───── MATERIAL FOR THE TASK ─────

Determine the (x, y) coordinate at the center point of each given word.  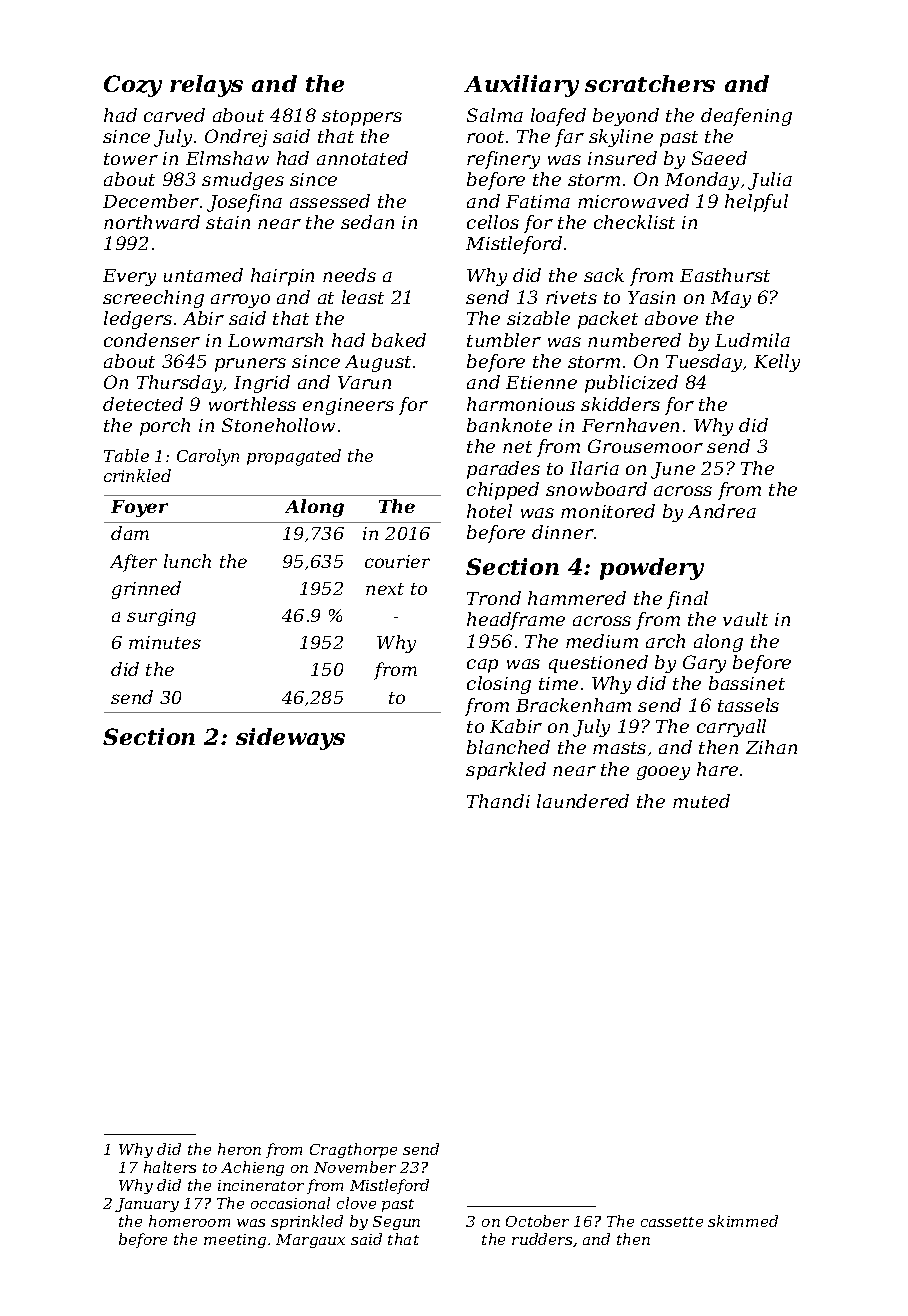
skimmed (743, 1221)
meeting (235, 1241)
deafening (746, 117)
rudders (542, 1239)
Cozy (133, 86)
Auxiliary (521, 86)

─────

WHAT THIS TASK INVOLVES:
Can you turn every line of the records above into a numbered list, skipping any blank lines and leaving the pictures out?

TASK RESPONSE:
1. Determine the (x, y) coordinate at the center point of each given word.  
2. skimmed (743, 1221)
3. meeting (235, 1241)
4. deafening (746, 117)
5. rudders (542, 1239)
6. Cozy (133, 86)
7. Auxiliary (521, 86)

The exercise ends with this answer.